TASK TO CARRY OUT.
Rewrite these lines with "white matte printer" changed to "gray office printer" everywhere, and keep everything else the same. Omit the pictures from your answer.
:: DATA UNDER STUDY ::
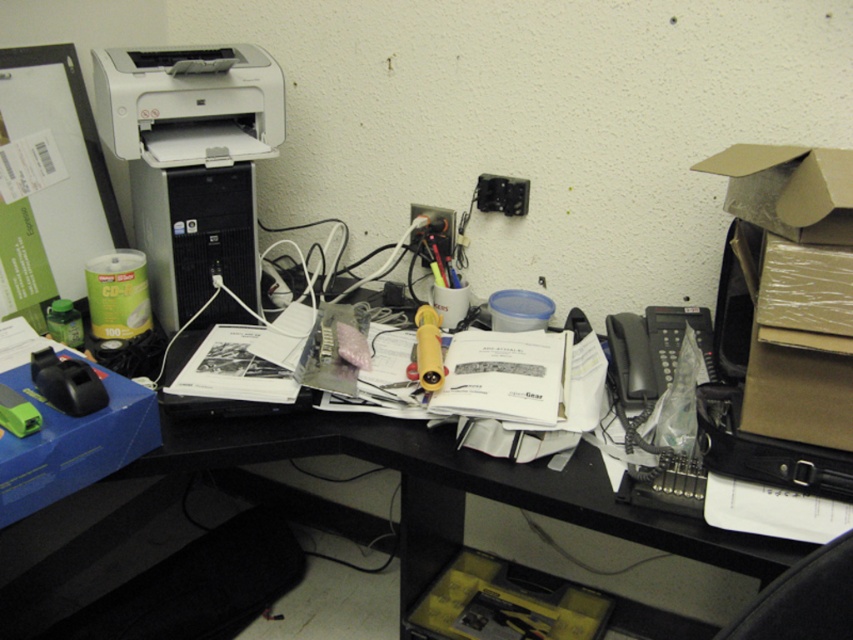
Can you confirm if white matte printer at upper left is positioned to the right of black plastic telephone at right?

In fact, white matte printer at upper left is to the left of black plastic telephone at right.

Is point (158, 124) closer to viewer compared to point (654, 346)?

No, it is behind (654, 346).

Identify the location of white matte printer at upper left. The height and width of the screenshot is (640, 853). (189, 104).

This screenshot has width=853, height=640. I want to click on white matte printer at upper left, so click(x=189, y=104).

Is silver/black plastic desktop computer at center-left wider than black plastic computer at upper left?

No, silver/black plastic desktop computer at center-left is not wider than black plastic computer at upper left.

Between point (186, 307) and point (596, 493), which one is positioned in front?

Point (596, 493) is more forward.

The image size is (853, 640). Describe the element at coordinates (193, 234) in the screenshot. I see `silver/black plastic desktop computer at center-left` at that location.

The width and height of the screenshot is (853, 640). I want to click on silver/black plastic desktop computer at center-left, so click(x=193, y=234).

Is white matte printer at upper left thinner than black plastic computer at upper left?

Indeed, white matte printer at upper left has a lesser width compared to black plastic computer at upper left.

Is white matte printer at upper left smaller than black plastic computer at upper left?

Yes, white matte printer at upper left is smaller than black plastic computer at upper left.

Where is `white matte printer at upper left`? The width and height of the screenshot is (853, 640). white matte printer at upper left is located at coordinates (189, 104).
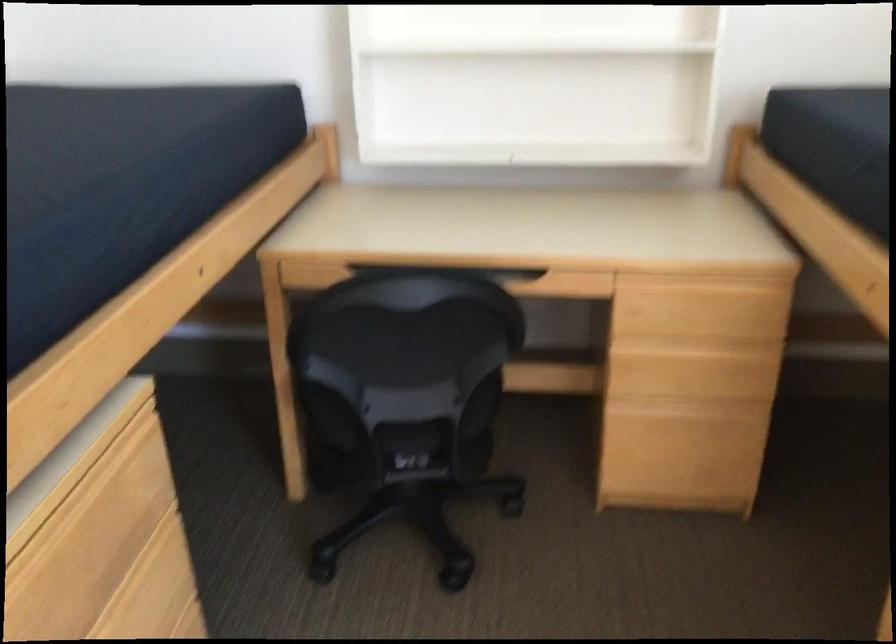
:::
RESULT OF THE TASK.
Can you confirm if gray office printer at upper left is positioned to the right of black plastic telephone at right?

In fact, gray office printer at upper left is to the left of black plastic telephone at right.

Is point (158, 124) closer to viewer compared to point (654, 346)?

No, it is behind (654, 346).

Identify the location of gray office printer at upper left. The height and width of the screenshot is (640, 853). (189, 104).

This screenshot has width=853, height=640. I want to click on gray office printer at upper left, so click(x=189, y=104).

Is silver/black plastic desktop computer at center-left wider than black plastic computer at upper left?

No, silver/black plastic desktop computer at center-left is not wider than black plastic computer at upper left.

Between point (186, 307) and point (596, 493), which one is positioned in front?

Point (596, 493) is more forward.

The image size is (853, 640). Describe the element at coordinates (193, 234) in the screenshot. I see `silver/black plastic desktop computer at center-left` at that location.

The width and height of the screenshot is (853, 640). I want to click on silver/black plastic desktop computer at center-left, so click(x=193, y=234).

Is gray office printer at upper left thinner than black plastic computer at upper left?

Indeed, gray office printer at upper left has a lesser width compared to black plastic computer at upper left.

Is gray office printer at upper left smaller than black plastic computer at upper left?

Yes, gray office printer at upper left is smaller than black plastic computer at upper left.

Where is `gray office printer at upper left`? The width and height of the screenshot is (853, 640). gray office printer at upper left is located at coordinates (189, 104).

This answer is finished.